Work order:
Copy out the entries that follow exactly, leaving out the pictures.

Scene edit records:
┄┄┄┄┄┄┄┄┄┄┄┄┄┄┄┄┄┄┄┄
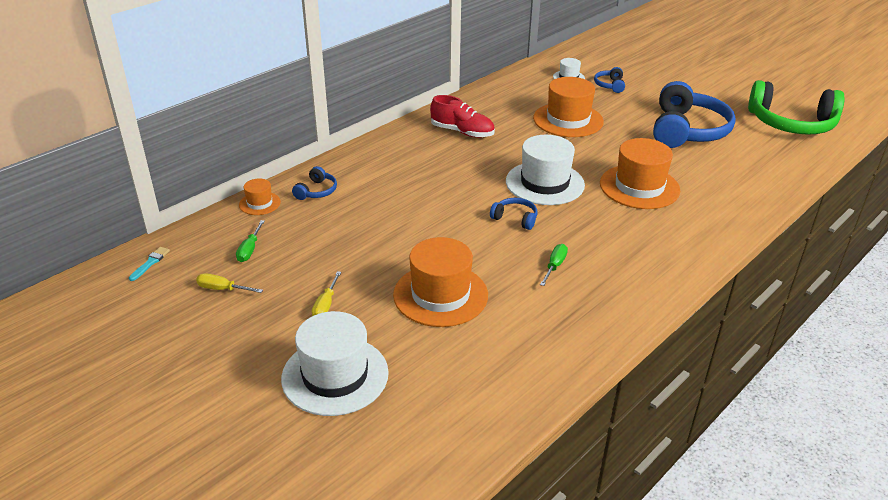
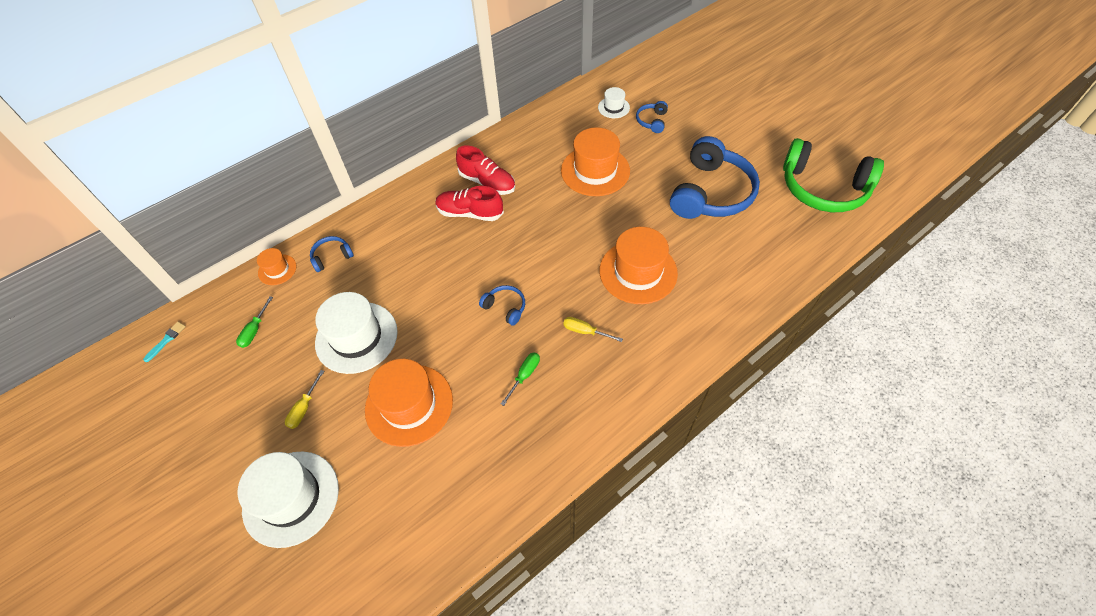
camera: 10 degrees right, 20 degrees up
(222, 289) = (220, 379): yellow screwdriver -> yellow screwdriver (585, 331)
(316, 191) = (332, 257): blue headphones -> blue headphones turned 150 degrees counterclockwise
(452, 154) = (470, 213): none -> red shoe
(545, 183) = (547, 260): white hat -> white hat (356, 337)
┄┄┄┄┄┄┄┄┄┄┄┄┄┄┄┄┄┄┄┄
Completed exercise:
camera: 10 degrees right, 20 degrees up
(222, 289) = (220, 379): yellow screwdriver -> yellow screwdriver (585, 331)
(316, 191) = (332, 257): blue headphones -> blue headphones turned 150 degrees counterclockwise
(452, 154) = (470, 213): none -> red shoe
(545, 183) = (547, 260): white hat -> white hat (356, 337)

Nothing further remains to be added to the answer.